_BRIEF_:
Please give back each line below unchanged; none of the pictures should appear.

_INPUT DATA_:
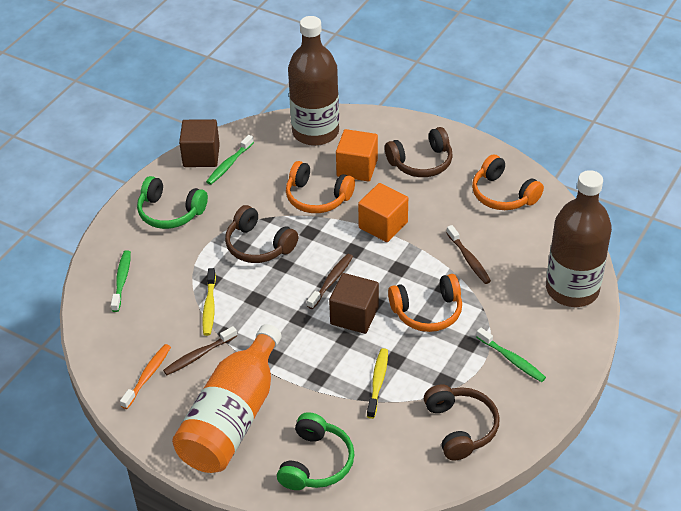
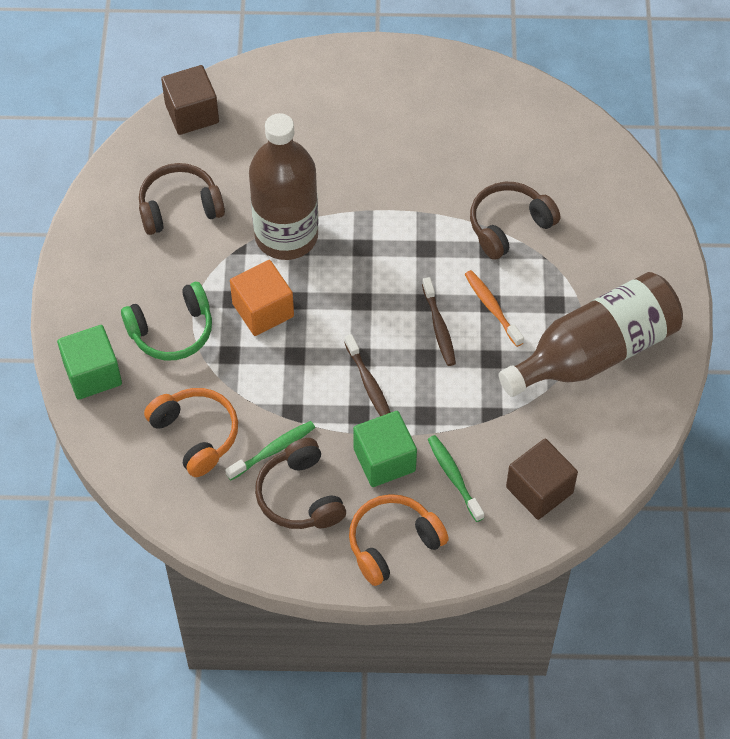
brown toothbrush: 3 -> 2
green cube: 0 -> 2
green headphones: 2 -> 1
green toothbrush: 3 -> 2
orange bottle: 1 -> 0
orange cube: 2 -> 1
orange headphones: 3 -> 2
yellow toothbrush: 2 -> 0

_TASK RESPONSE_:
brown toothbrush: 3 -> 2
green cube: 0 -> 2
green headphones: 2 -> 1
green toothbrush: 3 -> 2
orange bottle: 1 -> 0
orange cube: 2 -> 1
orange headphones: 3 -> 2
yellow toothbrush: 2 -> 0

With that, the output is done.